## EXTRACTED INFORMATION:
Begin
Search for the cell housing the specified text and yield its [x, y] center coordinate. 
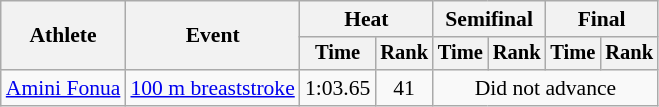
Amini Fonua [64, 88]
41 [404, 88]
Heat [366, 19]
Event [212, 36]
Final [601, 19]
Semifinal [489, 19]
Athlete [64, 36]
Did not advance [546, 88]
100 m breaststroke [212, 88]
1:03.65 [338, 88]
Scan for the cell matching the given text and deliver its [x, y] coordinate at center. 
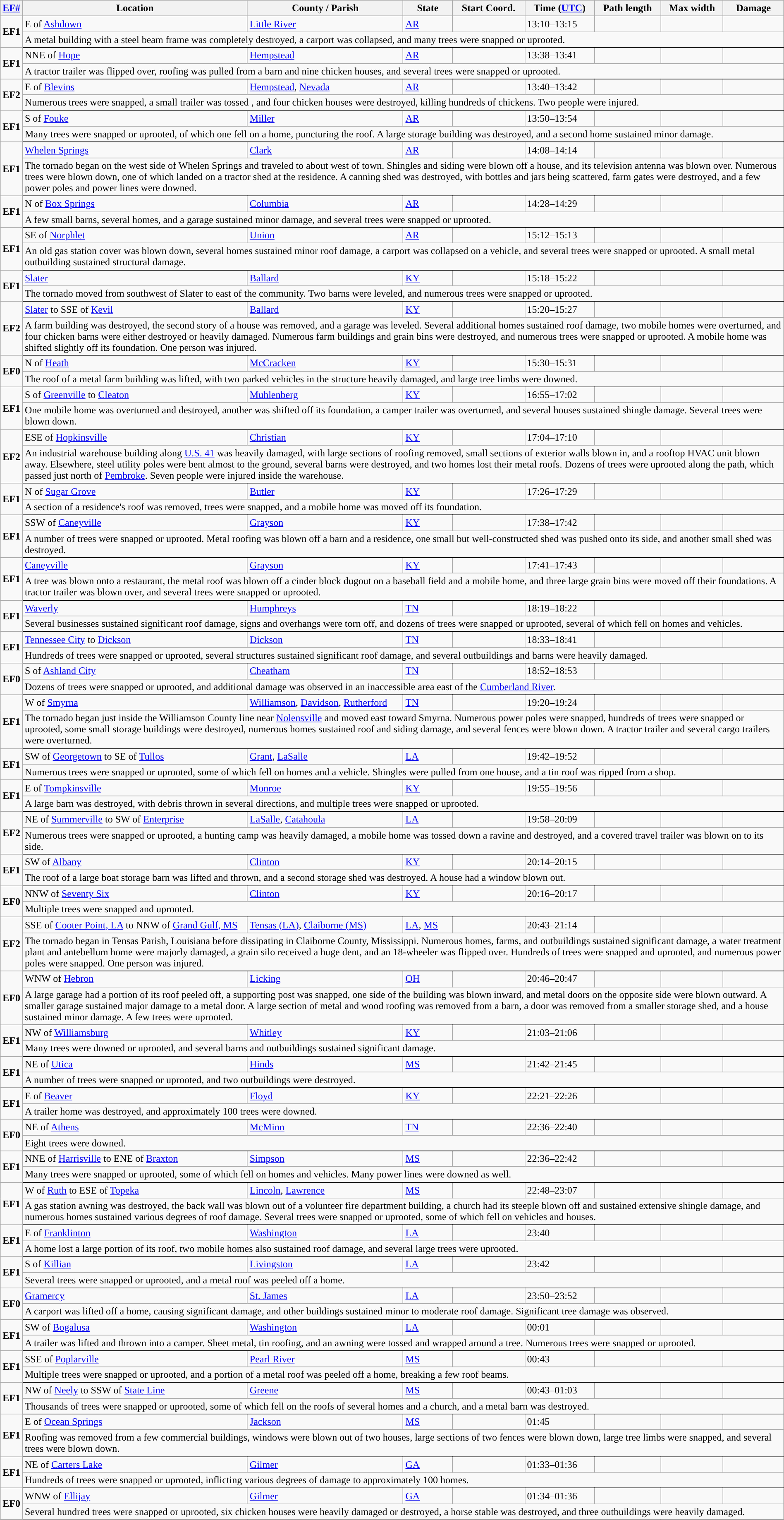
Butler [325, 491]
23:42 [560, 1264]
The roof of a large boat storage barn was lifted and thrown, and a second storage shed was destroyed. A house had a window blown out. [403, 877]
00:01 [560, 1327]
Clark [325, 150]
14:08–14:14 [560, 150]
Little River [325, 24]
Hempstead [325, 55]
13:40–13:42 [560, 87]
19:58–20:09 [560, 819]
S of Greenville to Cleaton [135, 394]
Gramercy [135, 1295]
14:28–14:29 [560, 203]
22:36–22:40 [560, 1126]
00:43–01:03 [560, 1389]
E of Tompkinsville [135, 787]
LaSalle, Catahoula [325, 819]
Whitley [325, 1032]
01:34–01:36 [560, 1495]
N of Sugar Grove [135, 491]
19:55–19:56 [560, 787]
00:43 [560, 1358]
Hundreds of trees were snapped or uprooted, inflicting various degrees of damage to approximately 100 homes. [403, 1480]
21:42–21:45 [560, 1064]
NNE of Hope [135, 55]
21:03–21:06 [560, 1032]
A few small barns, several homes, and a garage sustained minor damage, and several trees were snapped or uprooted. [403, 220]
Tennessee City to Dickson [135, 639]
N of Box Springs [135, 203]
22:36–22:42 [560, 1158]
15:18–15:22 [560, 278]
Pearl River [325, 1358]
W of Smyrna [135, 702]
Monroe [325, 787]
Several trees were snapped or uprooted, and a metal roof was peeled off a home. [403, 1279]
SSE of Cooter Point, LA to NNW of Grand Gulf, MS [135, 925]
A trailer home was destroyed, and approximately 100 trees were downed. [403, 1111]
Whelen Springs [135, 150]
OH [428, 978]
13:10–13:15 [560, 24]
Jackson [325, 1421]
St. James [325, 1295]
Columbia [325, 203]
NE of Athens [135, 1126]
SW of Georgetown to SE of Tullos [135, 756]
Many trees were snapped or uprooted, some of which fell on homes and vehicles. Many power lines were downed as well. [403, 1174]
ESE of Hopkinsville [135, 437]
NNW of Seventy Six [135, 893]
E of Ocean Springs [135, 1421]
Start Coord. [489, 8]
13:38–13:41 [560, 55]
EF# [12, 8]
16:55–17:02 [560, 394]
13:50–13:54 [560, 118]
S of Ashland City [135, 671]
17:26–17:29 [560, 491]
Christian [325, 437]
17:38–17:42 [560, 522]
E of Franklinton [135, 1232]
The tornado moved from southwest of Slater to east of the community. Two barns were leveled, and numerous trees were snapped or uprooted. [403, 294]
22:21–22:26 [560, 1095]
23:40 [560, 1232]
NNE of Harrisville to ENE of Braxton [135, 1158]
SW of Bogalusa [135, 1327]
20:46–20:47 [560, 978]
E of Ashdown [135, 24]
01:33–01:36 [560, 1464]
A number of trees were snapped or uprooted, and two outbuildings were destroyed. [403, 1079]
The roof of a metal farm building was lifted, with two parked vehicles in the structure heavily damaged, and large tree limbs were downed. [403, 379]
Waverly [135, 608]
E of Blevins [135, 87]
NW of Williamsburg [135, 1032]
A home lost a large portion of its roof, two mobile homes also sustained roof damage, and several large trees were uprooted. [403, 1248]
Location [135, 8]
19:42–19:52 [560, 756]
Slater to SSE of Kevil [135, 309]
NE of Carters Lake [135, 1464]
Miller [325, 118]
S of Killian [135, 1264]
Thousands of trees were snapped or uprooted, some of which fell on the roofs of several homes and a church, and a metal barn was destroyed. [403, 1405]
18:33–18:41 [560, 639]
NW of Neely to SSW of State Line [135, 1389]
Time (UTC) [560, 8]
Livingston [325, 1264]
15:20–15:27 [560, 309]
WNW of Ellijay [135, 1495]
Hinds [325, 1064]
Eight trees were downed. [403, 1143]
A section of a residence's roof was removed, trees were snapped, and a mobile home was moved off its foundation. [403, 507]
18:19–18:22 [560, 608]
Slater [135, 278]
Licking [325, 978]
Union [325, 235]
Cheatham [325, 671]
Damage [753, 8]
Williamson, Davidson, Rutherford [325, 702]
NE of Summerville to SW of Enterprise [135, 819]
LA, MS [428, 925]
A metal building with a steel beam frame was completely destroyed, a carport was collapsed, and many trees were snapped or uprooted. [403, 40]
NE of Utica [135, 1064]
Humphreys [325, 608]
Floyd [325, 1095]
Hempstead, Nevada [325, 87]
Dickson [325, 639]
E of Beaver [135, 1095]
20:14–20:15 [560, 862]
McMinn [325, 1126]
SSW of Caneyville [135, 522]
18:52–18:53 [560, 671]
22:48–23:07 [560, 1190]
Path length [628, 8]
Tensas (LA), Claiborne (MS) [325, 925]
SSE of Poplarville [135, 1358]
23:50–23:52 [560, 1295]
Dozens of trees were snapped or uprooted, and additional damage was observed in an inaccessible area east of the Cumberland River. [403, 686]
Simpson [325, 1158]
McCracken [325, 363]
Max width [692, 8]
20:43–21:14 [560, 925]
SE of Norphlet [135, 235]
Many trees were downed or uprooted, and several barns and outbuildings sustained significant damage. [403, 1048]
17:41–17:43 [560, 565]
SW of Albany [135, 862]
State [428, 8]
A large barn was destroyed, with debris thrown in several directions, and multiple trees were snapped or uprooted. [403, 803]
19:20–19:24 [560, 702]
N of Heath [135, 363]
Grant, LaSalle [325, 756]
Multiple trees were snapped or uprooted, and a portion of a metal roof was peeled off a home, breaking a few roof beams. [403, 1374]
Lincoln, Lawrence [325, 1190]
Multiple trees were snapped and uprooted. [403, 909]
Muhlenberg [325, 394]
15:30–15:31 [560, 363]
S of Fouke [135, 118]
Caneyville [135, 565]
A tractor trailer was flipped over, roofing was pulled from a barn and nine chicken houses, and several trees were snapped or uprooted. [403, 71]
20:16–20:17 [560, 893]
01:45 [560, 1421]
15:12–15:13 [560, 235]
County / Parish [325, 8]
W of Ruth to ESE of Topeka [135, 1190]
WNW of Hebron [135, 978]
Greene [325, 1389]
17:04–17:10 [560, 437]
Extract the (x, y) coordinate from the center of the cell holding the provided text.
End
## THE PROBLEM:
Turn every line of the items above into a JSON list of strings, one string per line, with blank lines dropped. Leave the pictures out.

## RESULT OF THIS TASK:
[
  "Search for the cell housing the specified text and yield its [x, y] center coordinate. ",
  "Amini Fonua [64, 88]",
  "41 [404, 88]",
  "Heat [366, 19]",
  "Event [212, 36]",
  "Final [601, 19]",
  "Semifinal [489, 19]",
  "Athlete [64, 36]",
  "Did not advance [546, 88]",
  "100 m breaststroke [212, 88]",
  "1:03.65 [338, 88]",
  "Scan for the cell matching the given text and deliver its [x, y] coordinate at center. ",
  "Butler [325, 491]",
  "23:42 [560, 1264]",
  "The roof of a large boat storage barn was lifted and thrown, and a second storage shed was destroyed. A house had a window blown out. [403, 877]",
  "00:01 [560, 1327]",
  "Clark [325, 150]",
  "14:08–14:14 [560, 150]",
  "Little River [325, 24]",
  "Hempstead [325, 55]",
  "13:40–13:42 [560, 87]",
  "19:58–20:09 [560, 819]",
  "S of Greenville to Cleaton [135, 394]",
  "Gramercy [135, 1295]",
  "14:28–14:29 [560, 203]",
  "22:36–22:40 [560, 1126]",
  "00:43–01:03 [560, 1389]",
  "E of Tompkinsville [135, 787]",
  "LaSalle, Catahoula [325, 819]",
  "Whitley [325, 1032]",
  "01:34–01:36 [560, 1495]",
  "N of Sugar Grove [135, 491]",
  "19:55–19:56 [560, 787]",
  "00:43 [560, 1358]",
  "Hundreds of trees were snapped or uprooted, inflicting various degrees of damage to approximately 100 homes. [403, 1480]",
  "21:42–21:45 [560, 1064]",
  "NNE of Hope [135, 55]",
  "21:03–21:06 [560, 1032]",
  "A few small barns, several homes, and a garage sustained minor damage, and several trees were snapped or uprooted. [403, 220]",
  "Tennessee City to Dickson [135, 639]",
  "N of Box Springs [135, 203]",
  "22:36–22:42 [560, 1158]",
  "15:18–15:22 [560, 278]",
  "Pearl River [325, 1358]",
  "W of Smyrna [135, 702]",
  "Monroe [325, 787]",
  "Several trees were snapped or uprooted, and a metal roof was peeled off a home. [403, 1279]",
  "SSE of Cooter Point, LA to NNW of Grand Gulf, MS [135, 925]",
  "A trailer home was destroyed, and approximately 100 trees were downed. [403, 1111]",
  "Whelen Springs [135, 150]",
  "OH [428, 978]",
  "13:10–13:15 [560, 24]",
  "Jackson [325, 1421]",
  "St. James [325, 1295]",
  "Columbia [325, 203]",
  "NE of Athens [135, 1126]",
  "SW of Georgetown to SE of Tullos [135, 756]",
  "Many trees were snapped or uprooted, some of which fell on homes and vehicles. Many power lines were downed as well. [403, 1174]",
  "ESE of Hopkinsville [135, 437]",
  "NNW of Seventy Six [135, 893]",
  "E of Ocean Springs [135, 1421]",
  "Start Coord. [489, 8]",
  "13:38–13:41 [560, 55]",
  "EF# [12, 8]",
  "16:55–17:02 [560, 394]",
  "13:50–13:54 [560, 118]",
  "S of Ashland City [135, 671]",
  "17:26–17:29 [560, 491]",
  "Christian [325, 437]",
  "17:38–17:42 [560, 522]",
  "E of Franklinton [135, 1232]",
  "The tornado moved from southwest of Slater to east of the community. Two barns were leveled, and numerous trees were snapped or uprooted. [403, 294]",
  "22:21–22:26 [560, 1095]",
  "23:40 [560, 1232]",
  "NNE of Harrisville to ENE of Braxton [135, 1158]",
  "SW of Bogalusa [135, 1327]",
  "20:46–20:47 [560, 978]",
  "E of Ashdown [135, 24]",
  "01:33–01:36 [560, 1464]",
  "A number of trees were snapped or uprooted, and two outbuildings were destroyed. [403, 1079]",
  "The roof of a metal farm building was lifted, with two parked vehicles in the structure heavily damaged, and large tree limbs were downed. [403, 379]",
  "Waverly [135, 608]",
  "E of Blevins [135, 87]",
  "NW of Williamsburg [135, 1032]",
  "A home lost a large portion of its roof, two mobile homes also sustained roof damage, and several large trees were uprooted. [403, 1248]",
  "Location [135, 8]",
  "19:42–19:52 [560, 756]",
  "Slater to SSE of Kevil [135, 309]",
  "NE of Carters Lake [135, 1464]",
  "Miller [325, 118]",
  "S of Killian [135, 1264]",
  "Thousands of trees were snapped or uprooted, some of which fell on the roofs of several homes and a church, and a metal barn was destroyed. [403, 1405]",
  "18:33–18:41 [560, 639]",
  "NW of Neely to SSW of State Line [135, 1389]",
  "Time (UTC) [560, 8]",
  "Livingston [325, 1264]",
  "15:20–15:27 [560, 309]",
  "WNW of Ellijay [135, 1495]",
  "Hinds [325, 1064]",
  "Eight trees were downed. [403, 1143]",
  "A section of a residence's roof was removed, trees were snapped, and a mobile home was moved off its foundation. [403, 507]",
  "18:19–18:22 [560, 608]",
  "Slater [135, 278]",
  "Licking [325, 978]",
  "Union [325, 235]",
  "Cheatham [325, 671]",
  "Damage [753, 8]",
  "Williamson, Davidson, Rutherford [325, 702]",
  "NE of Summerville to SW of Enterprise [135, 819]",
  "LA, MS [428, 925]",
  "A metal building with a steel beam frame was completely destroyed, a carport was collapsed, and many trees were snapped or uprooted. [403, 40]",
  "NE of Utica [135, 1064]",
  "Humphreys [325, 608]",
  "Floyd [325, 1095]",
  "Hempstead, Nevada [325, 87]",
  "Dickson [325, 639]",
  "E of Beaver [135, 1095]",
  "20:14–20:15 [560, 862]",
  "McMinn [325, 1126]",
  "SSW of Caneyville [135, 522]",
  "18:52–18:53 [560, 671]",
  "22:48–23:07 [560, 1190]",
  "Path length [628, 8]",
  "Tensas (LA), Claiborne (MS) [325, 925]",
  "SSE of Poplarville [135, 1358]",
  "23:50–23:52 [560, 1295]",
  "Dozens of trees were snapped or uprooted, and additional damage was observed in an inaccessible area east of the Cumberland River. [403, 686]",
  "Simpson [325, 1158]",
  "McCracken [325, 363]",
  "Max width [692, 8]",
  "20:43–21:14 [560, 925]",
  "SE of Norphlet [135, 235]",
  "Many trees were downed or uprooted, and several barns and outbuildings sustained significant damage. [403, 1048]",
  "17:41–17:43 [560, 565]",
  "SW of Albany [135, 862]",
  "State [428, 8]",
  "A large barn was destroyed, with debris thrown in several directions, and multiple trees were snapped or uprooted. [403, 803]",
  "19:20–19:24 [560, 702]",
  "N of Heath [135, 363]",
  "Grant, LaSalle [325, 756]",
  "Multiple trees were snapped or uprooted, and a portion of a metal roof was peeled off a home, breaking a few roof beams. [403, 1374]",
  "Lincoln, Lawrence [325, 1190]",
  "Multiple trees were snapped and uprooted. [403, 909]",
  "Muhlenberg [325, 394]",
  "15:30–15:31 [560, 363]",
  "S of Fouke [135, 118]",
  "Caneyville [135, 565]",
  "A tractor trailer was flipped over, roofing was pulled from a barn and nine chicken houses, and several trees were snapped or uprooted. [403, 71]",
  "20:16–20:17 [560, 893]",
  "01:45 [560, 1421]",
  "15:12–15:13 [560, 235]",
  "County / Parish [325, 8]",
  "W of Ruth to ESE of Topeka [135, 1190]",
  "WNW of Hebron [135, 978]",
  "Greene [325, 1389]",
  "17:04–17:10 [560, 437]",
  "Extract the (x, y) coordinate from the center of the cell holding the provided text."
]